Given records Block Start

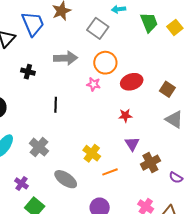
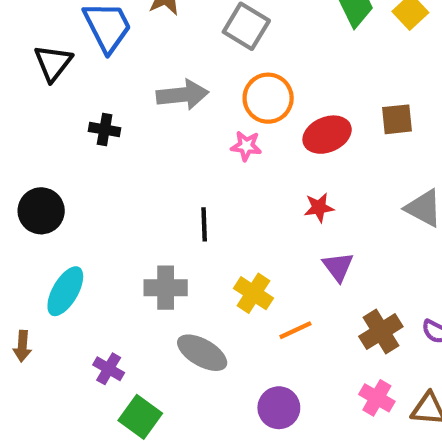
brown square: (167, 89) -> (397, 119), moved, turned -35
black line: (56, 105) -> (204, 224), moved
gray cross: (39, 147) -> (166, 288), moved, turned -36
brown cross: (150, 163) -> (381, 331), moved

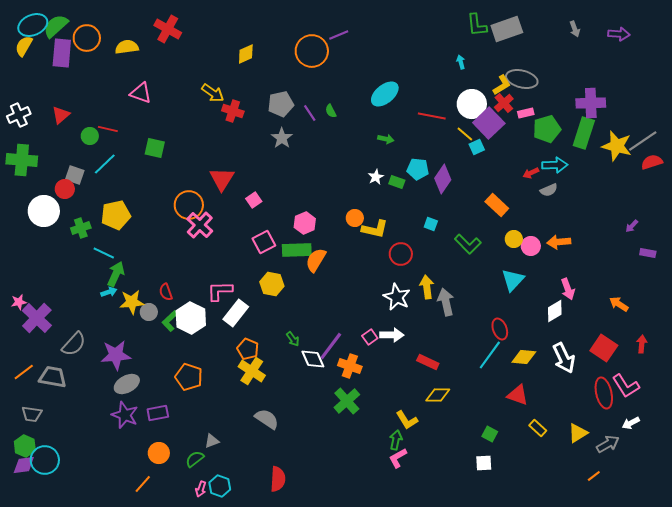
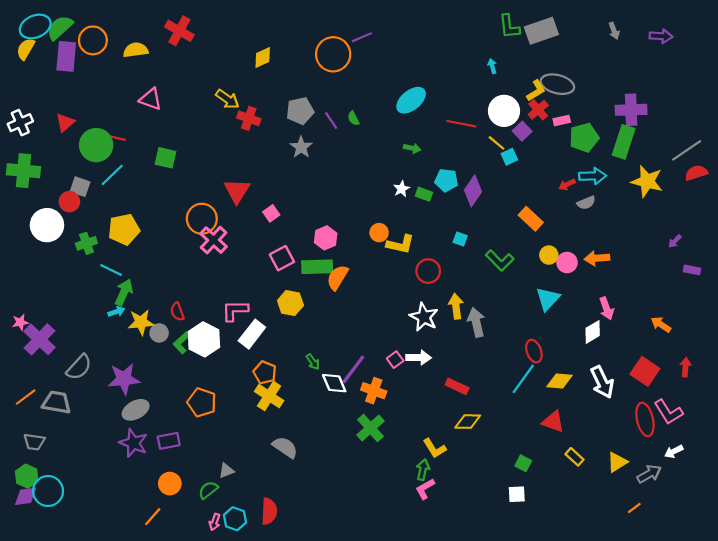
purple square: (489, 123) -> (522, 131), size x0.6
green circle: (90, 136) -> (96, 145), size x1.8
yellow star: (617, 146) -> (647, 181), moved
red semicircle: (278, 479) -> (269, 511), moved

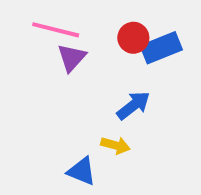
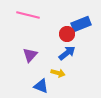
red circle: (133, 38) -> (67, 34), moved
purple triangle: (72, 58) -> (30, 55), moved

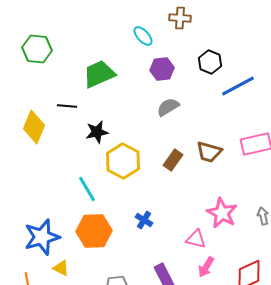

Given records Block End

> [Prompt]:
The lines from the one containing "green circle: (90, 136)" to the last line of the records, both included: print exactly those and nothing else, leaving out any pictures.

> [Reply]:
green circle: (90, 136) -> (96, 145), size x1.8
yellow star: (617, 146) -> (647, 181), moved
red semicircle: (278, 479) -> (269, 511), moved

red circle: (133, 38) -> (67, 34), moved
purple triangle: (72, 58) -> (30, 55), moved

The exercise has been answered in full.